*** Records for this exercise Section Begins ***

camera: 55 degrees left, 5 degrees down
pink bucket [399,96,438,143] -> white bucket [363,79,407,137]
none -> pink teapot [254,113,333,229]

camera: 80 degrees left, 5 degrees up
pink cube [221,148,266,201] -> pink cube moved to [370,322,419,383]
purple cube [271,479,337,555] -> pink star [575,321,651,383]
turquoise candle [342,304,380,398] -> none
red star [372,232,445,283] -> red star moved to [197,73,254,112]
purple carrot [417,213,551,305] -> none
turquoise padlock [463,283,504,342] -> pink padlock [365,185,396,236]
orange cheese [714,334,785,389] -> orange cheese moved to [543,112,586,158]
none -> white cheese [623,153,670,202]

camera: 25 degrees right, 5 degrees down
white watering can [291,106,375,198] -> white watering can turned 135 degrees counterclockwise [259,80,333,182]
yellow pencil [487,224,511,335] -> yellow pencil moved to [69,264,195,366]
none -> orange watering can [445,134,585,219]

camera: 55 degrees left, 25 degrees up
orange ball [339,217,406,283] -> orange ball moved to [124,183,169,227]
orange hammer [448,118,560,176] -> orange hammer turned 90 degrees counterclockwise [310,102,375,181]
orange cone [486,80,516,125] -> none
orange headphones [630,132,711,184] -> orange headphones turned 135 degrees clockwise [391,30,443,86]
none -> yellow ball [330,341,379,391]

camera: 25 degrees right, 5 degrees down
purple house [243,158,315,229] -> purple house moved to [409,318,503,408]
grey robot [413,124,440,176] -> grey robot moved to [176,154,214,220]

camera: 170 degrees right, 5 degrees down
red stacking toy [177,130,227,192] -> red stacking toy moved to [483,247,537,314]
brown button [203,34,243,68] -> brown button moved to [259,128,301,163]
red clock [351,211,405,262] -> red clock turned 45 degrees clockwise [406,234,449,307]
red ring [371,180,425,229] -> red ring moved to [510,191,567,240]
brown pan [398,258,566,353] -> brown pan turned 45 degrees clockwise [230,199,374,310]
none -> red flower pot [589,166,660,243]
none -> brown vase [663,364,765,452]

*** Records for this exercise Section Ends ***

The line with "none -> pink teapot [254,113,333,229]" and every line after it up to the end of the entries: output those exactly, and only those.

none -> pink teapot [254,113,333,229]

camera: 80 degrees left, 5 degrees up
pink cube [221,148,266,201] -> pink cube moved to [370,322,419,383]
purple cube [271,479,337,555] -> pink star [575,321,651,383]
turquoise candle [342,304,380,398] -> none
red star [372,232,445,283] -> red star moved to [197,73,254,112]
purple carrot [417,213,551,305] -> none
turquoise padlock [463,283,504,342] -> pink padlock [365,185,396,236]
orange cheese [714,334,785,389] -> orange cheese moved to [543,112,586,158]
none -> white cheese [623,153,670,202]

camera: 25 degrees right, 5 degrees down
white watering can [291,106,375,198] -> white watering can turned 135 degrees counterclockwise [259,80,333,182]
yellow pencil [487,224,511,335] -> yellow pencil moved to [69,264,195,366]
none -> orange watering can [445,134,585,219]

camera: 55 degrees left, 25 degrees up
orange ball [339,217,406,283] -> orange ball moved to [124,183,169,227]
orange hammer [448,118,560,176] -> orange hammer turned 90 degrees counterclockwise [310,102,375,181]
orange cone [486,80,516,125] -> none
orange headphones [630,132,711,184] -> orange headphones turned 135 degrees clockwise [391,30,443,86]
none -> yellow ball [330,341,379,391]

camera: 25 degrees right, 5 degrees down
purple house [243,158,315,229] -> purple house moved to [409,318,503,408]
grey robot [413,124,440,176] -> grey robot moved to [176,154,214,220]

camera: 170 degrees right, 5 degrees down
red stacking toy [177,130,227,192] -> red stacking toy moved to [483,247,537,314]
brown button [203,34,243,68] -> brown button moved to [259,128,301,163]
red clock [351,211,405,262] -> red clock turned 45 degrees clockwise [406,234,449,307]
red ring [371,180,425,229] -> red ring moved to [510,191,567,240]
brown pan [398,258,566,353] -> brown pan turned 45 degrees clockwise [230,199,374,310]
none -> red flower pot [589,166,660,243]
none -> brown vase [663,364,765,452]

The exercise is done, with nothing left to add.